Given records
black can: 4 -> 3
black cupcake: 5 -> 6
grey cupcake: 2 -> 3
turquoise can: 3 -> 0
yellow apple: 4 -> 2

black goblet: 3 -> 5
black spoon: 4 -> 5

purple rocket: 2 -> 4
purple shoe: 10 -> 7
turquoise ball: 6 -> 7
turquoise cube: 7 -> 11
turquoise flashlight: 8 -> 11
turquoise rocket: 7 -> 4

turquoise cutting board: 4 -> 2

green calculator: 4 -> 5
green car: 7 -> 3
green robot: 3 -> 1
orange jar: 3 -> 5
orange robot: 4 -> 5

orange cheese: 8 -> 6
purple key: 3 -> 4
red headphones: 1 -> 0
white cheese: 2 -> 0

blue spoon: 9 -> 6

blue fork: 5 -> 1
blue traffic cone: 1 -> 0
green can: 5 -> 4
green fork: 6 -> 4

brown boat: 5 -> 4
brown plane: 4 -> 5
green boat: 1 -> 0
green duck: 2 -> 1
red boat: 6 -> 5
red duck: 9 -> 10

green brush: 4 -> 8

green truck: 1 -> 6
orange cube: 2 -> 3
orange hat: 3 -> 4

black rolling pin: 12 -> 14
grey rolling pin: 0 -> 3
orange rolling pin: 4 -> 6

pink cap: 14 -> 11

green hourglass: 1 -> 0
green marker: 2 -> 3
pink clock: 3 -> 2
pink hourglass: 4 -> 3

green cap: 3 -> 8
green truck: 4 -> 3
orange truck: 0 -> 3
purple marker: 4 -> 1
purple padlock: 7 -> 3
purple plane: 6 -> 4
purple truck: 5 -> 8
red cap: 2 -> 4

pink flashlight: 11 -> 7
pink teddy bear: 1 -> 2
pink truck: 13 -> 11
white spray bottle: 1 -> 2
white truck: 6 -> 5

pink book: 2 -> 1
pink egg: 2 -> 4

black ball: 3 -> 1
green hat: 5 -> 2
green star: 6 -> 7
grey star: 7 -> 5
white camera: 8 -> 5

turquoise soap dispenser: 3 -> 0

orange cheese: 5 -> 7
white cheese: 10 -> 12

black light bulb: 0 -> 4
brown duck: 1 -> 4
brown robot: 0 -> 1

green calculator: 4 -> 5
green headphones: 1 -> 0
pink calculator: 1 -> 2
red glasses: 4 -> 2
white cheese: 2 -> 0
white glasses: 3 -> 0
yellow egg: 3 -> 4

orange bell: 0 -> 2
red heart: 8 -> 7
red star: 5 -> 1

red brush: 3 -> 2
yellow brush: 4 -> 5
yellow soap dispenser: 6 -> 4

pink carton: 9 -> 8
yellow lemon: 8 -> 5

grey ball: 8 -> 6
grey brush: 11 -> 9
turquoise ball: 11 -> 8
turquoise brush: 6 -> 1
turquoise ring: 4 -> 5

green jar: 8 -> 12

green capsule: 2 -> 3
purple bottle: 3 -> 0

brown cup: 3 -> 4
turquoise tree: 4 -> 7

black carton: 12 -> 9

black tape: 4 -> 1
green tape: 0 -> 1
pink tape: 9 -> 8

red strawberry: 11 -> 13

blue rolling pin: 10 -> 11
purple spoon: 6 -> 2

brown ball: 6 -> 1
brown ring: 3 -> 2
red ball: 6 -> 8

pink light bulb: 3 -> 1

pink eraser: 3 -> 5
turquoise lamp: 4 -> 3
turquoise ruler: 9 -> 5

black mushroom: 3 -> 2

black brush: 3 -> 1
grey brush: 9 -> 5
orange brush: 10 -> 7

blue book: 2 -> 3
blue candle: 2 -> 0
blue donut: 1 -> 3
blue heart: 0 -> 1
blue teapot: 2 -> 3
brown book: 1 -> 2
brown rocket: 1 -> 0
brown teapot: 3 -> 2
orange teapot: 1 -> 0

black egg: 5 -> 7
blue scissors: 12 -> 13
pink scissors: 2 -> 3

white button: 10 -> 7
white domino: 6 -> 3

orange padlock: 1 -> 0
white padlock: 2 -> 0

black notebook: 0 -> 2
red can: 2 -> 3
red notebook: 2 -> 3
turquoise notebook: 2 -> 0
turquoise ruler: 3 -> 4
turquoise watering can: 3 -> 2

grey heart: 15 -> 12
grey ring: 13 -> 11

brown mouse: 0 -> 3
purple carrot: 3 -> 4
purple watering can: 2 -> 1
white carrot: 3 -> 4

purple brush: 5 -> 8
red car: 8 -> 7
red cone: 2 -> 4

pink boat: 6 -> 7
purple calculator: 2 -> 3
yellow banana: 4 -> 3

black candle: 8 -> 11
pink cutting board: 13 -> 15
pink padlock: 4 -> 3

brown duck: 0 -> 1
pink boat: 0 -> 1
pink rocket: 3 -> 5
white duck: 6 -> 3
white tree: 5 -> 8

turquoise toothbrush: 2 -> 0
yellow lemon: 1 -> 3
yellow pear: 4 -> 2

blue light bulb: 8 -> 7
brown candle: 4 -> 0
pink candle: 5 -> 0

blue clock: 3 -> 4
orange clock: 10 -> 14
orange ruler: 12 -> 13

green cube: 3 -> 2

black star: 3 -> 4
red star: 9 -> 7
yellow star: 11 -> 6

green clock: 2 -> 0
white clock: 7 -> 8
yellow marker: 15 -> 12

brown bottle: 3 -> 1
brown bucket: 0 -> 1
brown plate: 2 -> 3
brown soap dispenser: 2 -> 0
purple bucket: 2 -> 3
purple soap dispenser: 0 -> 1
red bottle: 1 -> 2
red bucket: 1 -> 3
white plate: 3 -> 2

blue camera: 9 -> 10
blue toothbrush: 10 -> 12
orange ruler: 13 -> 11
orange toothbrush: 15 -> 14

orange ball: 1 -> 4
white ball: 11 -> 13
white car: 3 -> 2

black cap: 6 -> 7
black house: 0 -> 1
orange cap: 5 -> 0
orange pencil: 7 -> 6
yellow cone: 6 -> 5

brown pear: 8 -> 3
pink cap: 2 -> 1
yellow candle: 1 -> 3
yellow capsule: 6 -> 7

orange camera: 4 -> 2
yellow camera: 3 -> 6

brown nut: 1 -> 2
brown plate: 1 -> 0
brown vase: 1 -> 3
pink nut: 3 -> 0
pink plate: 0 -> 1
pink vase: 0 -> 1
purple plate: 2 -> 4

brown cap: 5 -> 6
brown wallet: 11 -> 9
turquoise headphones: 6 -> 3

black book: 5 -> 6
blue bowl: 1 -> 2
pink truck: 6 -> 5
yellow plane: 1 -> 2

Required work
Retype the records that precede this task, keeping them exactly the same.

Solution to this task
black can: 4 -> 3
black cupcake: 5 -> 6
grey cupcake: 2 -> 3
turquoise can: 3 -> 0
yellow apple: 4 -> 2

black goblet: 3 -> 5
black spoon: 4 -> 5

purple rocket: 2 -> 4
purple shoe: 10 -> 7
turquoise ball: 6 -> 7
turquoise cube: 7 -> 11
turquoise flashlight: 8 -> 11
turquoise rocket: 7 -> 4

turquoise cutting board: 4 -> 2

green calculator: 4 -> 5
green car: 7 -> 3
green robot: 3 -> 1
orange jar: 3 -> 5
orange robot: 4 -> 5

orange cheese: 8 -> 6
purple key: 3 -> 4
red headphones: 1 -> 0
white cheese: 2 -> 0

blue spoon: 9 -> 6

blue fork: 5 -> 1
blue traffic cone: 1 -> 0
green can: 5 -> 4
green fork: 6 -> 4

brown boat: 5 -> 4
brown plane: 4 -> 5
green boat: 1 -> 0
green duck: 2 -> 1
red boat: 6 -> 5
red duck: 9 -> 10

green brush: 4 -> 8

green truck: 1 -> 6
orange cube: 2 -> 3
orange hat: 3 -> 4

black rolling pin: 12 -> 14
grey rolling pin: 0 -> 3
orange rolling pin: 4 -> 6

pink cap: 14 -> 11

green hourglass: 1 -> 0
green marker: 2 -> 3
pink clock: 3 -> 2
pink hourglass: 4 -> 3

green cap: 3 -> 8
green truck: 4 -> 3
orange truck: 0 -> 3
purple marker: 4 -> 1
purple padlock: 7 -> 3
purple plane: 6 -> 4
purple truck: 5 -> 8
red cap: 2 -> 4

pink flashlight: 11 -> 7
pink teddy bear: 1 -> 2
pink truck: 13 -> 11
white spray bottle: 1 -> 2
white truck: 6 -> 5

pink book: 2 -> 1
pink egg: 2 -> 4

black ball: 3 -> 1
green hat: 5 -> 2
green star: 6 -> 7
grey star: 7 -> 5
white camera: 8 -> 5

turquoise soap dispenser: 3 -> 0

orange cheese: 5 -> 7
white cheese: 10 -> 12

black light bulb: 0 -> 4
brown duck: 1 -> 4
brown robot: 0 -> 1

green calculator: 4 -> 5
green headphones: 1 -> 0
pink calculator: 1 -> 2
red glasses: 4 -> 2
white cheese: 2 -> 0
white glasses: 3 -> 0
yellow egg: 3 -> 4

orange bell: 0 -> 2
red heart: 8 -> 7
red star: 5 -> 1

red brush: 3 -> 2
yellow brush: 4 -> 5
yellow soap dispenser: 6 -> 4

pink carton: 9 -> 8
yellow lemon: 8 -> 5

grey ball: 8 -> 6
grey brush: 11 -> 9
turquoise ball: 11 -> 8
turquoise brush: 6 -> 1
turquoise ring: 4 -> 5

green jar: 8 -> 12

green capsule: 2 -> 3
purple bottle: 3 -> 0

brown cup: 3 -> 4
turquoise tree: 4 -> 7

black carton: 12 -> 9

black tape: 4 -> 1
green tape: 0 -> 1
pink tape: 9 -> 8

red strawberry: 11 -> 13

blue rolling pin: 10 -> 11
purple spoon: 6 -> 2

brown ball: 6 -> 1
brown ring: 3 -> 2
red ball: 6 -> 8

pink light bulb: 3 -> 1

pink eraser: 3 -> 5
turquoise lamp: 4 -> 3
turquoise ruler: 9 -> 5

black mushroom: 3 -> 2

black brush: 3 -> 1
grey brush: 9 -> 5
orange brush: 10 -> 7

blue book: 2 -> 3
blue candle: 2 -> 0
blue donut: 1 -> 3
blue heart: 0 -> 1
blue teapot: 2 -> 3
brown book: 1 -> 2
brown rocket: 1 -> 0
brown teapot: 3 -> 2
orange teapot: 1 -> 0

black egg: 5 -> 7
blue scissors: 12 -> 13
pink scissors: 2 -> 3

white button: 10 -> 7
white domino: 6 -> 3

orange padlock: 1 -> 0
white padlock: 2 -> 0

black notebook: 0 -> 2
red can: 2 -> 3
red notebook: 2 -> 3
turquoise notebook: 2 -> 0
turquoise ruler: 3 -> 4
turquoise watering can: 3 -> 2

grey heart: 15 -> 12
grey ring: 13 -> 11

brown mouse: 0 -> 3
purple carrot: 3 -> 4
purple watering can: 2 -> 1
white carrot: 3 -> 4

purple brush: 5 -> 8
red car: 8 -> 7
red cone: 2 -> 4

pink boat: 6 -> 7
purple calculator: 2 -> 3
yellow banana: 4 -> 3

black candle: 8 -> 11
pink cutting board: 13 -> 15
pink padlock: 4 -> 3

brown duck: 0 -> 1
pink boat: 0 -> 1
pink rocket: 3 -> 5
white duck: 6 -> 3
white tree: 5 -> 8

turquoise toothbrush: 2 -> 0
yellow lemon: 1 -> 3
yellow pear: 4 -> 2

blue light bulb: 8 -> 7
brown candle: 4 -> 0
pink candle: 5 -> 0

blue clock: 3 -> 4
orange clock: 10 -> 14
orange ruler: 12 -> 13

green cube: 3 -> 2

black star: 3 -> 4
red star: 9 -> 7
yellow star: 11 -> 6

green clock: 2 -> 0
white clock: 7 -> 8
yellow marker: 15 -> 12

brown bottle: 3 -> 1
brown bucket: 0 -> 1
brown plate: 2 -> 3
brown soap dispenser: 2 -> 0
purple bucket: 2 -> 3
purple soap dispenser: 0 -> 1
red bottle: 1 -> 2
red bucket: 1 -> 3
white plate: 3 -> 2

blue camera: 9 -> 10
blue toothbrush: 10 -> 12
orange ruler: 13 -> 11
orange toothbrush: 15 -> 14

orange ball: 1 -> 4
white ball: 11 -> 13
white car: 3 -> 2

black cap: 6 -> 7
black house: 0 -> 1
orange cap: 5 -> 0
orange pencil: 7 -> 6
yellow cone: 6 -> 5

brown pear: 8 -> 3
pink cap: 2 -> 1
yellow candle: 1 -> 3
yellow capsule: 6 -> 7

orange camera: 4 -> 2
yellow camera: 3 -> 6

brown nut: 1 -> 2
brown plate: 1 -> 0
brown vase: 1 -> 3
pink nut: 3 -> 0
pink plate: 0 -> 1
pink vase: 0 -> 1
purple plate: 2 -> 4

brown cap: 5 -> 6
brown wallet: 11 -> 9
turquoise headphones: 6 -> 3

black book: 5 -> 6
blue bowl: 1 -> 2
pink truck: 6 -> 5
yellow plane: 1 -> 2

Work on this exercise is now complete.